EXTRACTED MATERIAL section start

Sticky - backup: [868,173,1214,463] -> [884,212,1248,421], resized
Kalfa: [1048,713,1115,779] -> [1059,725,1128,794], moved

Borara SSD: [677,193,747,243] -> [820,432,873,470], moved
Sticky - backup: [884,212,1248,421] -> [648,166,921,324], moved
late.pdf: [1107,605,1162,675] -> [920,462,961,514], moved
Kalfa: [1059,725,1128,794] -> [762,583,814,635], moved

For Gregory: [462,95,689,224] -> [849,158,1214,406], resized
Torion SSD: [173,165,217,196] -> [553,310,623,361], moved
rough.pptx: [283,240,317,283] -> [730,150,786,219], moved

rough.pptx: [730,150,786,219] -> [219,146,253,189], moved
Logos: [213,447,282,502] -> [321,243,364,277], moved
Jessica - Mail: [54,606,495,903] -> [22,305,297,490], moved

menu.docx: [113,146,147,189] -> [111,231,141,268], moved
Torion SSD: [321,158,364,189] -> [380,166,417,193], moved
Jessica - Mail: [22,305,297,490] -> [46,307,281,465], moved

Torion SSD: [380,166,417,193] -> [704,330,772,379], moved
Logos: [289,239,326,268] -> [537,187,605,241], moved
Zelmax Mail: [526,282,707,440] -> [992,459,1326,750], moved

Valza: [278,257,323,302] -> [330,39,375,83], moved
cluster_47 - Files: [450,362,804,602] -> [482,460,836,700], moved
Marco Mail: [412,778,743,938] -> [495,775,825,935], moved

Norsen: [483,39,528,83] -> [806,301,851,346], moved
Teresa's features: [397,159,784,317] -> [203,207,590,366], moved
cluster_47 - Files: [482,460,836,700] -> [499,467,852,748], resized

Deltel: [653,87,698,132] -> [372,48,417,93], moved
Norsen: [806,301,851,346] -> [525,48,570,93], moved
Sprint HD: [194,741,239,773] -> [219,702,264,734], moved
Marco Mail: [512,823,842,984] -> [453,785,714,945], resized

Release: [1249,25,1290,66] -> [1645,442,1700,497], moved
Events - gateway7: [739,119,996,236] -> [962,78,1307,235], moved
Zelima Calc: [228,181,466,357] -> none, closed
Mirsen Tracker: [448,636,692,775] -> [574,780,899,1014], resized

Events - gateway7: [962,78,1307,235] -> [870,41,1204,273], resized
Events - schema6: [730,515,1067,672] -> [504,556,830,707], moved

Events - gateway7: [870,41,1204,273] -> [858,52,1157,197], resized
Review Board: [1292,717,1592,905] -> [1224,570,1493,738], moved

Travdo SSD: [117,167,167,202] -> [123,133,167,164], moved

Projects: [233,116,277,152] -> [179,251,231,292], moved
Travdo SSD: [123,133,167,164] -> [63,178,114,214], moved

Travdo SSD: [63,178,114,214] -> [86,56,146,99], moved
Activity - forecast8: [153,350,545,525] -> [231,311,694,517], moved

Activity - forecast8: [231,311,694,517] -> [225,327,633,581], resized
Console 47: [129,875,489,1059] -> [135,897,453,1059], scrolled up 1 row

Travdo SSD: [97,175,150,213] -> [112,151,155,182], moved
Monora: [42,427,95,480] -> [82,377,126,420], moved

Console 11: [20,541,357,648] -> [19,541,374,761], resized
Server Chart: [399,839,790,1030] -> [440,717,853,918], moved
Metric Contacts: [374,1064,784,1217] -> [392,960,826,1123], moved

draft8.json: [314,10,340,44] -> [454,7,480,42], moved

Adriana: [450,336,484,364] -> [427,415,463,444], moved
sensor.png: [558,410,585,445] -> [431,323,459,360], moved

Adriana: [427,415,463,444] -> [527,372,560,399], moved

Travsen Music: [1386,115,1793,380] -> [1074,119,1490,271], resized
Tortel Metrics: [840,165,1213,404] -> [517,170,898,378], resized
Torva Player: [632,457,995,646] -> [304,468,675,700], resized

EXTRACTED MATERIAL section end

WHAT YOU NEED TO DO = Extract all of the data above and output it character for character.

PROBLEM SOLUTION =
Sticky - backup: [868,173,1214,463] -> [884,212,1248,421], resized
Kalfa: [1048,713,1115,779] -> [1059,725,1128,794], moved

Borara SSD: [677,193,747,243] -> [820,432,873,470], moved
Sticky - backup: [884,212,1248,421] -> [648,166,921,324], moved
late.pdf: [1107,605,1162,675] -> [920,462,961,514], moved
Kalfa: [1059,725,1128,794] -> [762,583,814,635], moved

For Gregory: [462,95,689,224] -> [849,158,1214,406], resized
Torion SSD: [173,165,217,196] -> [553,310,623,361], moved
rough.pptx: [283,240,317,283] -> [730,150,786,219], moved

rough.pptx: [730,150,786,219] -> [219,146,253,189], moved
Logos: [213,447,282,502] -> [321,243,364,277], moved
Jessica - Mail: [54,606,495,903] -> [22,305,297,490], moved

menu.docx: [113,146,147,189] -> [111,231,141,268], moved
Torion SSD: [321,158,364,189] -> [380,166,417,193], moved
Jessica - Mail: [22,305,297,490] -> [46,307,281,465], moved

Torion SSD: [380,166,417,193] -> [704,330,772,379], moved
Logos: [289,239,326,268] -> [537,187,605,241], moved
Zelmax Mail: [526,282,707,440] -> [992,459,1326,750], moved

Valza: [278,257,323,302] -> [330,39,375,83], moved
cluster_47 - Files: [450,362,804,602] -> [482,460,836,700], moved
Marco Mail: [412,778,743,938] -> [495,775,825,935], moved

Norsen: [483,39,528,83] -> [806,301,851,346], moved
Teresa's features: [397,159,784,317] -> [203,207,590,366], moved
cluster_47 - Files: [482,460,836,700] -> [499,467,852,748], resized

Deltel: [653,87,698,132] -> [372,48,417,93], moved
Norsen: [806,301,851,346] -> [525,48,570,93], moved
Sprint HD: [194,741,239,773] -> [219,702,264,734], moved
Marco Mail: [512,823,842,984] -> [453,785,714,945], resized

Release: [1249,25,1290,66] -> [1645,442,1700,497], moved
Events - gateway7: [739,119,996,236] -> [962,78,1307,235], moved
Zelima Calc: [228,181,466,357] -> none, closed
Mirsen Tracker: [448,636,692,775] -> [574,780,899,1014], resized

Events - gateway7: [962,78,1307,235] -> [870,41,1204,273], resized
Events - schema6: [730,515,1067,672] -> [504,556,830,707], moved

Events - gateway7: [870,41,1204,273] -> [858,52,1157,197], resized
Review Board: [1292,717,1592,905] -> [1224,570,1493,738], moved

Travdo SSD: [117,167,167,202] -> [123,133,167,164], moved

Projects: [233,116,277,152] -> [179,251,231,292], moved
Travdo SSD: [123,133,167,164] -> [63,178,114,214], moved

Travdo SSD: [63,178,114,214] -> [86,56,146,99], moved
Activity - forecast8: [153,350,545,525] -> [231,311,694,517], moved

Activity - forecast8: [231,311,694,517] -> [225,327,633,581], resized
Console 47: [129,875,489,1059] -> [135,897,453,1059], scrolled up 1 row

Travdo SSD: [97,175,150,213] -> [112,151,155,182], moved
Monora: [42,427,95,480] -> [82,377,126,420], moved

Console 11: [20,541,357,648] -> [19,541,374,761], resized
Server Chart: [399,839,790,1030] -> [440,717,853,918], moved
Metric Contacts: [374,1064,784,1217] -> [392,960,826,1123], moved

draft8.json: [314,10,340,44] -> [454,7,480,42], moved

Adriana: [450,336,484,364] -> [427,415,463,444], moved
sensor.png: [558,410,585,445] -> [431,323,459,360], moved

Adriana: [427,415,463,444] -> [527,372,560,399], moved

Travsen Music: [1386,115,1793,380] -> [1074,119,1490,271], resized
Tortel Metrics: [840,165,1213,404] -> [517,170,898,378], resized
Torva Player: [632,457,995,646] -> [304,468,675,700], resized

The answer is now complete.